[Stored items from a collection]
——

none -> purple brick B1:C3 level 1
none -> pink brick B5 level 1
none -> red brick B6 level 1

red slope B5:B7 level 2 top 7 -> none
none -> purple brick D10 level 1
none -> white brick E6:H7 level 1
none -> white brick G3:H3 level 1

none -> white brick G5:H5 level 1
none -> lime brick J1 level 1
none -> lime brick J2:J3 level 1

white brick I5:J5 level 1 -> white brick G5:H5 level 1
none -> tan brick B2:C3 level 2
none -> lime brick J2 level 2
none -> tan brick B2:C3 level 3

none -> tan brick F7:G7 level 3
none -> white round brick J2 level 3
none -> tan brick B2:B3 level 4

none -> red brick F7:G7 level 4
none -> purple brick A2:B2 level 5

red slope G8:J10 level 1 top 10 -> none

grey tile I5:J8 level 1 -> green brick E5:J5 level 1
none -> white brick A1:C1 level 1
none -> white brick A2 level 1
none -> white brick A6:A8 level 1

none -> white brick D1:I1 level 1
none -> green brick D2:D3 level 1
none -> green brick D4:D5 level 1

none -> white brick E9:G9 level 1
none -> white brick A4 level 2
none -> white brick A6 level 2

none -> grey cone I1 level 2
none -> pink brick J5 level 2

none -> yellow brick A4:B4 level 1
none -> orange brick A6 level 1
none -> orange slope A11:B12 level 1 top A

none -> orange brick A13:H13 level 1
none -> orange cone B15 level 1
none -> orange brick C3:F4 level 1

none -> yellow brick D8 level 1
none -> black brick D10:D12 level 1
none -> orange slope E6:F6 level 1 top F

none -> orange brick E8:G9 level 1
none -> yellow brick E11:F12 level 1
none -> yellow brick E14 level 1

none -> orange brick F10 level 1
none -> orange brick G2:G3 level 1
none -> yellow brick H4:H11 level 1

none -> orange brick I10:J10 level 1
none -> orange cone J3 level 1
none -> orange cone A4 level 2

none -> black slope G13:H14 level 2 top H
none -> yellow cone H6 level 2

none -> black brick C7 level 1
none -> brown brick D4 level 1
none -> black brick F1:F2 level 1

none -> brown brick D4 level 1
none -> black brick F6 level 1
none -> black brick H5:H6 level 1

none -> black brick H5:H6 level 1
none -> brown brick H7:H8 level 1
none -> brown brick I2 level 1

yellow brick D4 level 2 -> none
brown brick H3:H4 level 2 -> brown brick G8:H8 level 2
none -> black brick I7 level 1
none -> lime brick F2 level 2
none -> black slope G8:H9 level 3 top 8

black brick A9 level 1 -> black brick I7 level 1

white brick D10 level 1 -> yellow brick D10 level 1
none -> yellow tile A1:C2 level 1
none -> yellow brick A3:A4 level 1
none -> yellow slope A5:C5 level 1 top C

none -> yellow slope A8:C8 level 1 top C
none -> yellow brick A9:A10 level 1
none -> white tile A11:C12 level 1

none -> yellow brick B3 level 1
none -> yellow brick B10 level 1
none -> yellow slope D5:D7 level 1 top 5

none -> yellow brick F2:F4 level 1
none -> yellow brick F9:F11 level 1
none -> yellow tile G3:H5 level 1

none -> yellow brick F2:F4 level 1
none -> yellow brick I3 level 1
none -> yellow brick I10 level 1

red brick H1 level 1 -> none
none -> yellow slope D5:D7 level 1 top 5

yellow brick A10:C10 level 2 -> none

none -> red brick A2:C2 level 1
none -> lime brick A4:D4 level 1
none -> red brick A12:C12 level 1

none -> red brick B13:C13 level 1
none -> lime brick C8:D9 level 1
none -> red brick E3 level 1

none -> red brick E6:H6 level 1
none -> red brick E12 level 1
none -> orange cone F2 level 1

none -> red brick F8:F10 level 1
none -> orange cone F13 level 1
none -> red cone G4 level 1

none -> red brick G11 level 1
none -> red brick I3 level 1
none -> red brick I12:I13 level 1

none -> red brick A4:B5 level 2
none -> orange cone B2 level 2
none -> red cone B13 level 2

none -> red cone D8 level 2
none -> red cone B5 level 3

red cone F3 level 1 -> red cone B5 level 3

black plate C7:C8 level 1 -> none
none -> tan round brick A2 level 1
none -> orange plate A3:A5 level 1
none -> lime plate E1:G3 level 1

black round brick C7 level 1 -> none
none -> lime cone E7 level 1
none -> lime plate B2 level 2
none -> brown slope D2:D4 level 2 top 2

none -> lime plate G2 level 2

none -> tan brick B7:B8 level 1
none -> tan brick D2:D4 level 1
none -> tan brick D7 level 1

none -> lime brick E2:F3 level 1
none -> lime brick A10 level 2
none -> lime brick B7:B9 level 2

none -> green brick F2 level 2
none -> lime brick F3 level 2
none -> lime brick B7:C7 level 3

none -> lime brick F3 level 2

——

§ TASK DIRECTIONS: All lines in the records above with "green" need to be found and copied.

§ EXPECTED ANSWER:
grey tile I5:J8 level 1 -> green brick E5:J5 level 1
none -> green brick D2:D3 level 1
none -> green brick D4:D5 level 1
none -> green brick F2 level 2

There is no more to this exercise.